- Exercise material:

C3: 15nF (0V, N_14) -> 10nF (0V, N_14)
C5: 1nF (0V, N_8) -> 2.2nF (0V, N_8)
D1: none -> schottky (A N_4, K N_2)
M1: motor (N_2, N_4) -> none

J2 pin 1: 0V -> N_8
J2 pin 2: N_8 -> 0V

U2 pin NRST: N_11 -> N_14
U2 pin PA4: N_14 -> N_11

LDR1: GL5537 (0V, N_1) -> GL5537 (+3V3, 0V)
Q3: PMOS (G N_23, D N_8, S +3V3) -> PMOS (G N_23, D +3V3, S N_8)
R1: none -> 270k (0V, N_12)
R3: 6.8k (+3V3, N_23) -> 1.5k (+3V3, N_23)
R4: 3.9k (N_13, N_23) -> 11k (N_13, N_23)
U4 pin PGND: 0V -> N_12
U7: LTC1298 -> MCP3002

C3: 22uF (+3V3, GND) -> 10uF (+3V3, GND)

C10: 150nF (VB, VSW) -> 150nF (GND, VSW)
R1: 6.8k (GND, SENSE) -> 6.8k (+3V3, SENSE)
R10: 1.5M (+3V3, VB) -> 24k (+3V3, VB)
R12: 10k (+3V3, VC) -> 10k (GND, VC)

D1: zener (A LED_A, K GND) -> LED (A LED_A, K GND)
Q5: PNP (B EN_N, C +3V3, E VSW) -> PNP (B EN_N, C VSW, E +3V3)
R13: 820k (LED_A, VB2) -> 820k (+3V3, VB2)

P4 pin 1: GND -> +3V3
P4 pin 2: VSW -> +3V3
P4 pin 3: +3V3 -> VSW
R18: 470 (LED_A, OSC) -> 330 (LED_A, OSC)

- Exercise description: Extract from the material all lines containing the string "none".

- The answer:
D1: none -> schottky (A N_4, K N_2)
M1: motor (N_2, N_4) -> none
R1: none -> 270k (0V, N_12)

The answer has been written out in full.